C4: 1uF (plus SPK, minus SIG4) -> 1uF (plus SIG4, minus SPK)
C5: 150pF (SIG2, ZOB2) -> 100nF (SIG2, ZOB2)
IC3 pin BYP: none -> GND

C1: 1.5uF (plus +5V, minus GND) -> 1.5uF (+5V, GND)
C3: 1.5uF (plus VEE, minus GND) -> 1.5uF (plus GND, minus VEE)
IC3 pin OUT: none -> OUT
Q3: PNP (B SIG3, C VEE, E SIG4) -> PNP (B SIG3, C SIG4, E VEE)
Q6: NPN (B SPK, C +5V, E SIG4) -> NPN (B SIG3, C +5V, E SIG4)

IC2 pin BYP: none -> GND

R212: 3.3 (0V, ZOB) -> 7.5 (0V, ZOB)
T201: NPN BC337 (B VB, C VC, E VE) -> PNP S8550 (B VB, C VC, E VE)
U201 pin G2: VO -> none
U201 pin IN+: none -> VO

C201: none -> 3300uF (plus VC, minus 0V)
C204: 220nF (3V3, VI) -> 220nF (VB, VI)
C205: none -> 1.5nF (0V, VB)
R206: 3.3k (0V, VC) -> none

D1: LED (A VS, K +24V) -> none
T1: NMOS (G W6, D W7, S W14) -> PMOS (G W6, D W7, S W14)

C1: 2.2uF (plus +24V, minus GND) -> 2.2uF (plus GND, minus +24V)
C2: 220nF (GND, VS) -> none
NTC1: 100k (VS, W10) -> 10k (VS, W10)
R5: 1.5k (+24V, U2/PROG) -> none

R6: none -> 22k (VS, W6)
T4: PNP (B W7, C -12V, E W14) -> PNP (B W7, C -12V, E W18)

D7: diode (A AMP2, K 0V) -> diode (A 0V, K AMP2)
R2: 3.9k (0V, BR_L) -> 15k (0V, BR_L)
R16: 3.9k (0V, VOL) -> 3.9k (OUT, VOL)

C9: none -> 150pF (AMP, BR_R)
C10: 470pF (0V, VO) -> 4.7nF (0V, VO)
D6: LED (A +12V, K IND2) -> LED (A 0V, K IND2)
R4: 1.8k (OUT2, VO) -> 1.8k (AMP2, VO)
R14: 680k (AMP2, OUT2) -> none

================================

Reproduce exactly every line that sits between the start of the entries and the line bearing "Q3: PNP (B SIG3, C", counting both of those lines.

C4: 1uF (plus SPK, minus SIG4) -> 1uF (plus SIG4, minus SPK)
C5: 150pF (SIG2, ZOB2) -> 100nF (SIG2, ZOB2)
IC3 pin BYP: none -> GND

C1: 1.5uF (plus +5V, minus GND) -> 1.5uF (+5V, GND)
C3: 1.5uF (plus VEE, minus GND) -> 1.5uF (plus GND, minus VEE)
IC3 pin OUT: none -> OUT
Q3: PNP (B SIG3, C VEE, E SIG4) -> PNP (B SIG3, C SIG4, E VEE)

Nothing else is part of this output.